# WHAT IS BEING ASKED:
Needed from the entries below: every line that holds the word "MATRIX".

# RECORDS FOR THE EXERCISE:
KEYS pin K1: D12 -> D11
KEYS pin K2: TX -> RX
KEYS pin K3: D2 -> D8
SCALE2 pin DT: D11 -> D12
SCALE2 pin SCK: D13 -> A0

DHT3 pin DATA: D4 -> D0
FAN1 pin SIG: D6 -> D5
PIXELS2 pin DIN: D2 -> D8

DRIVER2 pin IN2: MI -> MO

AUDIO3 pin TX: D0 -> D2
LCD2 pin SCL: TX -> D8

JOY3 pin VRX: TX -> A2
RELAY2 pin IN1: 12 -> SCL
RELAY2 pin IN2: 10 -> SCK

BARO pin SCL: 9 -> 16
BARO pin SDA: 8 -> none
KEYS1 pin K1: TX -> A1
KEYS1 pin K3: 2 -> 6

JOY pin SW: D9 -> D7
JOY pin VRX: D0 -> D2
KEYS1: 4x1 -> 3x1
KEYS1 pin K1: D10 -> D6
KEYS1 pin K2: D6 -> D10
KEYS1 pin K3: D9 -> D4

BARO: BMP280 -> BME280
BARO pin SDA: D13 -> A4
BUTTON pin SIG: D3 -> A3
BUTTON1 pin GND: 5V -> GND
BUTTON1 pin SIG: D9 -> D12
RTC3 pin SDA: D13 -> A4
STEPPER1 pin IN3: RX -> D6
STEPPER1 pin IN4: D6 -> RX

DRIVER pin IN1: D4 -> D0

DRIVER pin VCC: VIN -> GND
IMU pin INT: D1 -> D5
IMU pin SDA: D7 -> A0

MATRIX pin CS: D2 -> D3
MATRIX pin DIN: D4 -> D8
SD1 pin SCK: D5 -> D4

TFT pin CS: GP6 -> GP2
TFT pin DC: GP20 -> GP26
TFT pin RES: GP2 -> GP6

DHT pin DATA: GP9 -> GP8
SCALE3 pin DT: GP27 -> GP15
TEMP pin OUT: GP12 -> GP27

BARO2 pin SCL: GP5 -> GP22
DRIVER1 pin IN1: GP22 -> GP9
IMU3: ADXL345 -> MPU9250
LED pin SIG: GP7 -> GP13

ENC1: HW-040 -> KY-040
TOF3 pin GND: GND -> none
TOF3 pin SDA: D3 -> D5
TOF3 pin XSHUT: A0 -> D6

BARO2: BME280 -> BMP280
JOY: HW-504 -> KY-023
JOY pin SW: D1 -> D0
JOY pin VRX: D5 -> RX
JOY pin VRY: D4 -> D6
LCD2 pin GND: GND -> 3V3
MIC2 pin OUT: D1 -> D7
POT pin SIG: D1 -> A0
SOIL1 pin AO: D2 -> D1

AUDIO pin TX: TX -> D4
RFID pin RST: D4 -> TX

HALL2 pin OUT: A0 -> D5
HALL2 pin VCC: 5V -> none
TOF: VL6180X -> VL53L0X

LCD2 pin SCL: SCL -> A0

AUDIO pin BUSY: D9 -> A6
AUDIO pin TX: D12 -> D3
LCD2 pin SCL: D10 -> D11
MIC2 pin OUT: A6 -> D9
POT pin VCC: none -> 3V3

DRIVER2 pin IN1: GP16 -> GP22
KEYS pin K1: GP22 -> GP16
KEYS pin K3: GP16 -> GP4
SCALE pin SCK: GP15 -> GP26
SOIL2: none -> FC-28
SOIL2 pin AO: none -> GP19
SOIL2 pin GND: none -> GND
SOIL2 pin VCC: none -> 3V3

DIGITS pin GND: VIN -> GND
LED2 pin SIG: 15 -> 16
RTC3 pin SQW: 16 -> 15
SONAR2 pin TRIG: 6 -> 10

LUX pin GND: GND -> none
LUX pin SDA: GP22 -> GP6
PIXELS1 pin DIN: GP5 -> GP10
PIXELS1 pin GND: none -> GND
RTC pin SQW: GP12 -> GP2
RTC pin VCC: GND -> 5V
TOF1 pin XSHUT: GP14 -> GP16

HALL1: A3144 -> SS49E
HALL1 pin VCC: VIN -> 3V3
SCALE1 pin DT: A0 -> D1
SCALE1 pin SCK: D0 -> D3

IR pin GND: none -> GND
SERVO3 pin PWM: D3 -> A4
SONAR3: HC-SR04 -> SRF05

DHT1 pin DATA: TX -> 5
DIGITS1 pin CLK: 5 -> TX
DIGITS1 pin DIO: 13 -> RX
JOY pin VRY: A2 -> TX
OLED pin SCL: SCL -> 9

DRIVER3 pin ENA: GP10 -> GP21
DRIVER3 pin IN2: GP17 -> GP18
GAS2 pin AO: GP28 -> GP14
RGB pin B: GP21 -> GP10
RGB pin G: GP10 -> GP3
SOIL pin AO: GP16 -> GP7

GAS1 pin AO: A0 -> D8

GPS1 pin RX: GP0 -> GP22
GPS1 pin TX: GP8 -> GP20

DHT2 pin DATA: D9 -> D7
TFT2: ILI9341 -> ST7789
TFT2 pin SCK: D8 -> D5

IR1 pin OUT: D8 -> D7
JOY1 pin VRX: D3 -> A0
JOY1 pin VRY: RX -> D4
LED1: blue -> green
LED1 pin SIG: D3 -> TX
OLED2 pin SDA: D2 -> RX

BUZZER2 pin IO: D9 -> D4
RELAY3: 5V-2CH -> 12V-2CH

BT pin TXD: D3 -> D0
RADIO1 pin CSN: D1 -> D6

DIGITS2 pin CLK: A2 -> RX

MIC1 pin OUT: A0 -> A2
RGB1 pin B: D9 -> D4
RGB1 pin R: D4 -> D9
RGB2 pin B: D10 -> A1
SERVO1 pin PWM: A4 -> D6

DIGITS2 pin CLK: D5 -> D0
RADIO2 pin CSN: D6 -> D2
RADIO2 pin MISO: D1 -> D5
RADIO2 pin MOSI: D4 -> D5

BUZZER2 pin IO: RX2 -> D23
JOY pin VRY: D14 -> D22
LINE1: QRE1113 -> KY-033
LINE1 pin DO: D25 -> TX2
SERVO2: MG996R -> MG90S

# OUTPUT:
MATRIX pin CS: D2 -> D3
MATRIX pin DIN: D4 -> D8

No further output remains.